**EXERCISE BRIEF**:
Say how many lines of the listing below include the string "turned" and add nothing else.

**AVAILABLE DATA**:
-*-*-

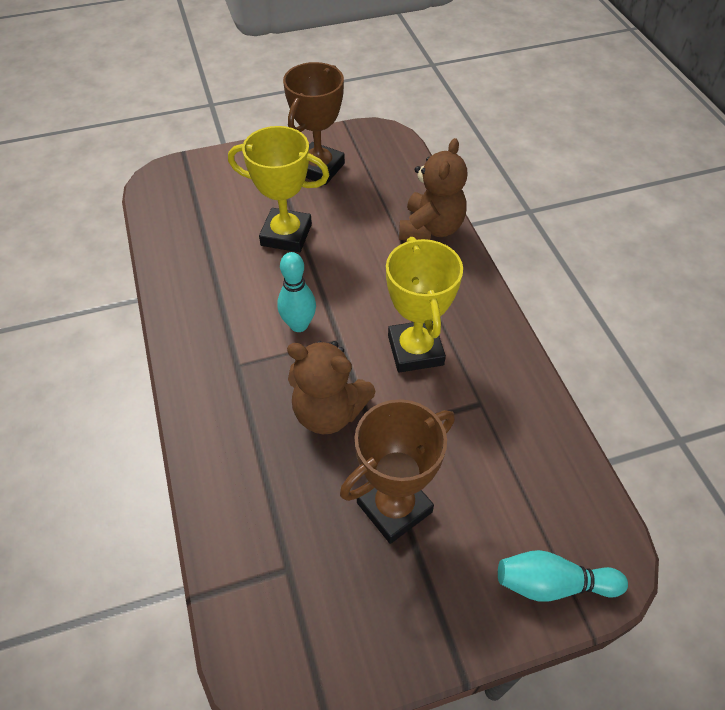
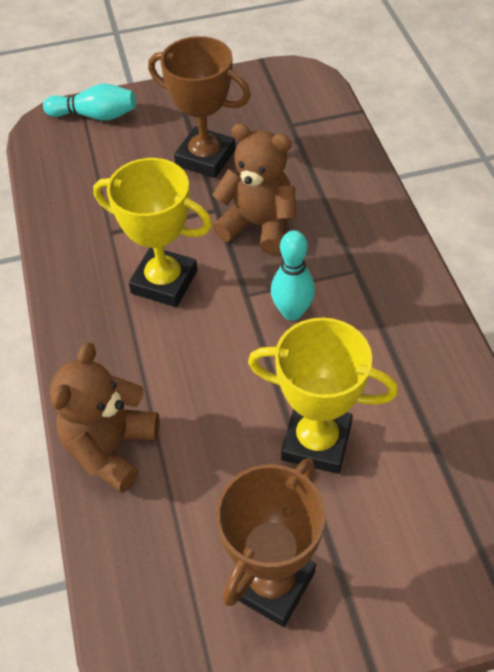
camera: 175 degrees left, 0 degrees up
(394, 507) = (205, 158): brown trophy -> brown trophy turned 60 degrees clockwise
(415, 350) = (164, 282): yellow trophy -> yellow trophy turned 60 degrees counterclockwise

-*-*-

**SOLUTION FOR THIS TASK**:
2